Data items:
━━━━━━

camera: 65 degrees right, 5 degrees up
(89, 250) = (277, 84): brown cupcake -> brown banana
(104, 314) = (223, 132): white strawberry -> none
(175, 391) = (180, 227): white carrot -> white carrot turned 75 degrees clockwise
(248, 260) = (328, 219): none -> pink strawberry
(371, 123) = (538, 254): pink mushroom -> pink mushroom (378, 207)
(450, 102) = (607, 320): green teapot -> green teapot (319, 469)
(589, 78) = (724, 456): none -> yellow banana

━━━━━━

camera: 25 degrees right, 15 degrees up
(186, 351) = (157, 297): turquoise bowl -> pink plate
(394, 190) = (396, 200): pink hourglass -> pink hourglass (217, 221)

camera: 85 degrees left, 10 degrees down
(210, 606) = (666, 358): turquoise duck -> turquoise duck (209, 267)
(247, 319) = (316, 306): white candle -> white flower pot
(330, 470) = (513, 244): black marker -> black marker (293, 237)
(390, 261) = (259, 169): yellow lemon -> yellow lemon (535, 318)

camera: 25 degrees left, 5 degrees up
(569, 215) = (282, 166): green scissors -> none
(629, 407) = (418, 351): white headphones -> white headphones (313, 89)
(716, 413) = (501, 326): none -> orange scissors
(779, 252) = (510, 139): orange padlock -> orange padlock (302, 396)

━━━━━━

ASSIGNMENT =>
Your reply is to repeat, unchanged, the lines above running from the one with "(210, 606) = (666, 358): turquoise" up to and including the one with "(779, 252) = (510, 139): orange".

TASK RESPONSE =>
(210, 606) = (666, 358): turquoise duck -> turquoise duck (209, 267)
(247, 319) = (316, 306): white candle -> white flower pot
(330, 470) = (513, 244): black marker -> black marker (293, 237)
(390, 261) = (259, 169): yellow lemon -> yellow lemon (535, 318)

camera: 25 degrees left, 5 degrees up
(569, 215) = (282, 166): green scissors -> none
(629, 407) = (418, 351): white headphones -> white headphones (313, 89)
(716, 413) = (501, 326): none -> orange scissors
(779, 252) = (510, 139): orange padlock -> orange padlock (302, 396)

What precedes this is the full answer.